Try it:
Each line of the data below should be restated exactly, with images left out.

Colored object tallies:
= = = = =
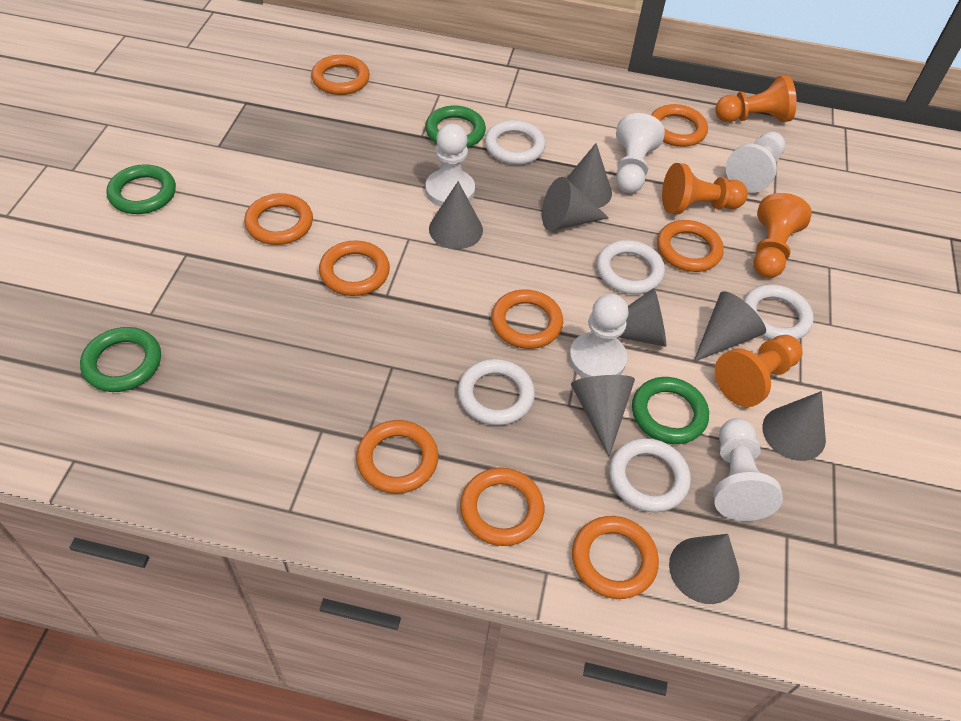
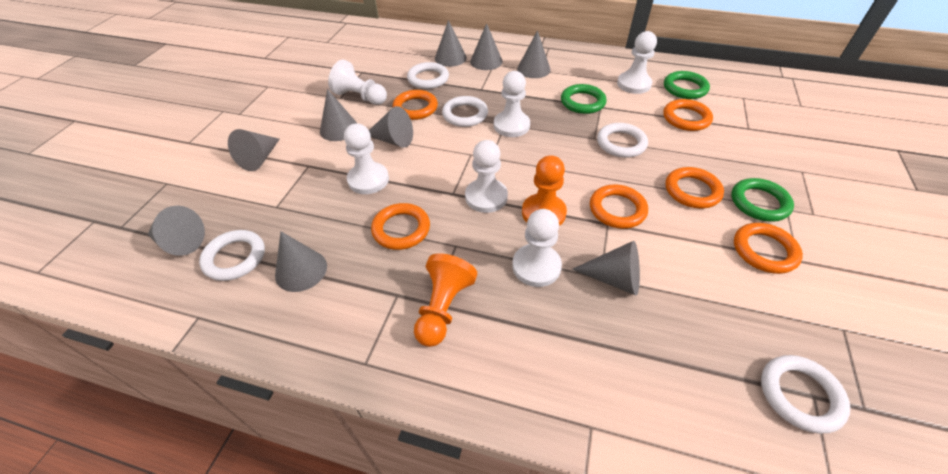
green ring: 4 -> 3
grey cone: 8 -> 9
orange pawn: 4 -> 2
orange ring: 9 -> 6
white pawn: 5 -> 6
= = = = =
Task answer:
green ring: 4 -> 3
grey cone: 8 -> 9
orange pawn: 4 -> 2
orange ring: 9 -> 6
white pawn: 5 -> 6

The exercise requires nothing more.